→ What to produce
Using the listing below, print exactly everything from the line with "camera: 10 degrees right, 0 degrees up" down to the line with "(709, 281) = (600, 345): blue tree -> none", both included, and nothing more.

→ Task input
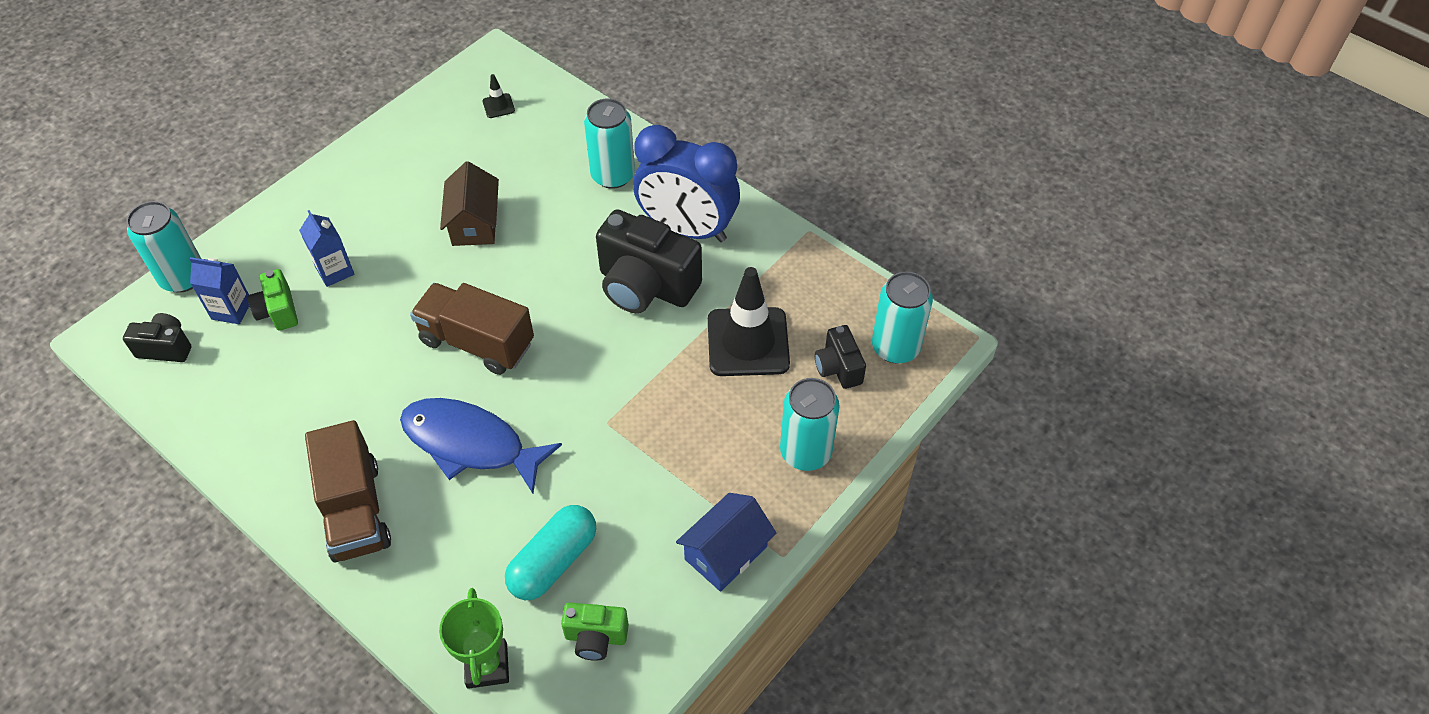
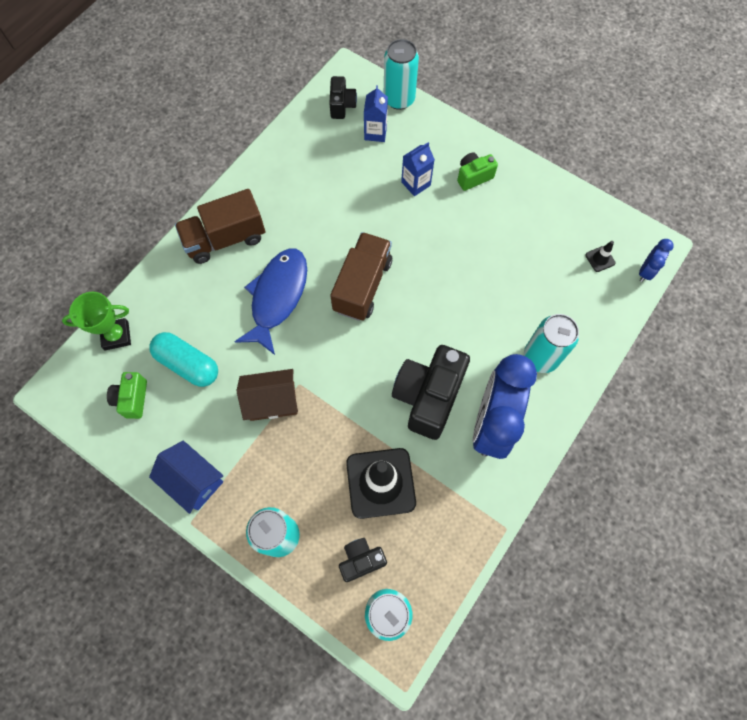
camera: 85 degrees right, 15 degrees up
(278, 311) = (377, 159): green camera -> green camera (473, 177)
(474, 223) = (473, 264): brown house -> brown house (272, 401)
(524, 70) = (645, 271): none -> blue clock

...

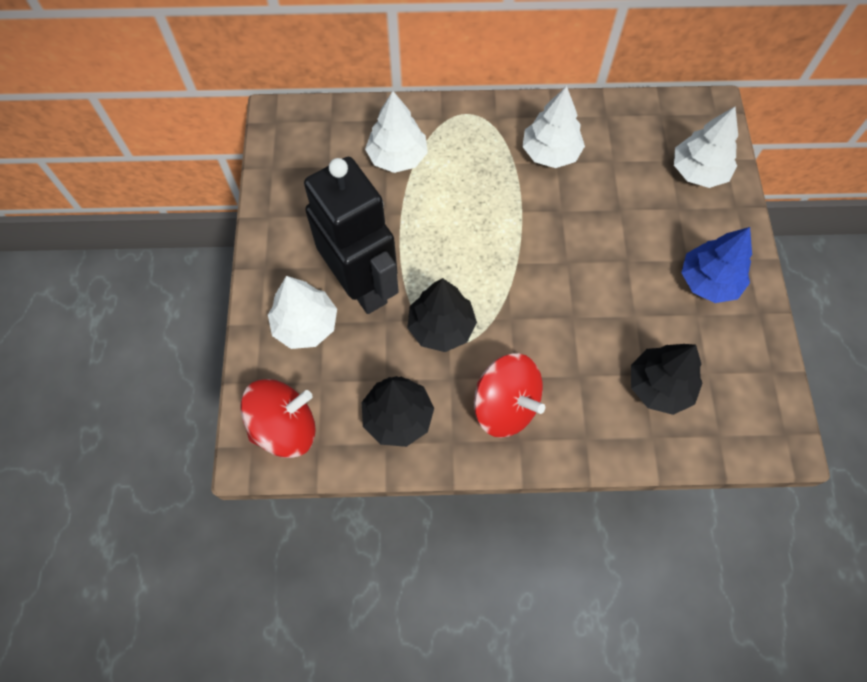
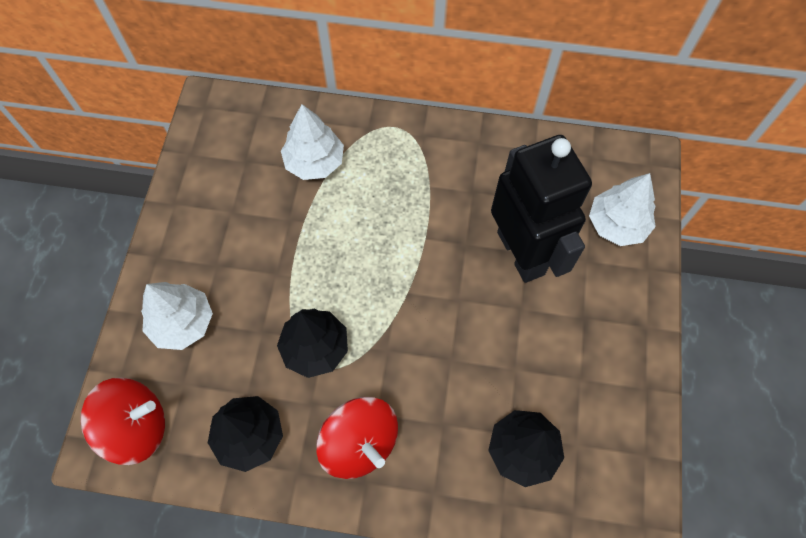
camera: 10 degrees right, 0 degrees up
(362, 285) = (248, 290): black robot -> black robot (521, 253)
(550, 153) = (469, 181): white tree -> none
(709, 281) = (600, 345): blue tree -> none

→ Output for this exercise
camera: 10 degrees right, 0 degrees up
(362, 285) = (248, 290): black robot -> black robot (521, 253)
(550, 153) = (469, 181): white tree -> none
(709, 281) = (600, 345): blue tree -> none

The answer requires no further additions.